Work instruction
Please repeat, from the entries that follow, the lines from the one containing "gray semicircle: (66, 157) -> (18, 67), moved" through the one containing "purple cross: (372, 195)" exactly, adding nothing.

Stored data
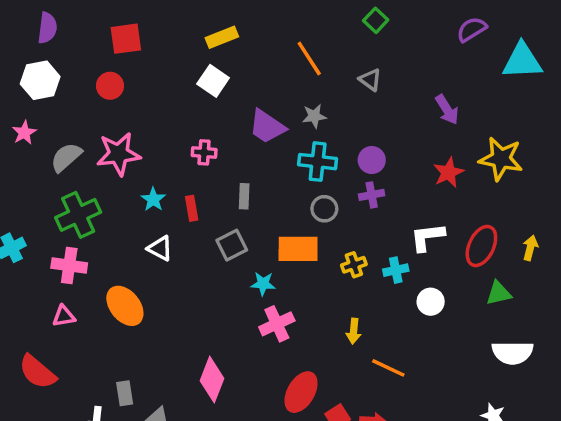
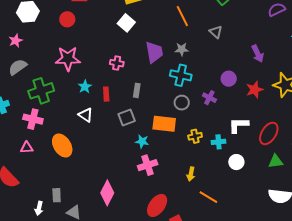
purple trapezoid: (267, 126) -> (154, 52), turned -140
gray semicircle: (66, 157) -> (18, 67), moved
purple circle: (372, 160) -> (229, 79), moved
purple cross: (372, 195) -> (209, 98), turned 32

* * *

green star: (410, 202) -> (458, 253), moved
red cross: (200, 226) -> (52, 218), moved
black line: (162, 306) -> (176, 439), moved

Output for this task
gray semicircle: (66, 157) -> (18, 67), moved
purple circle: (372, 160) -> (229, 79), moved
purple cross: (372, 195) -> (209, 98), turned 32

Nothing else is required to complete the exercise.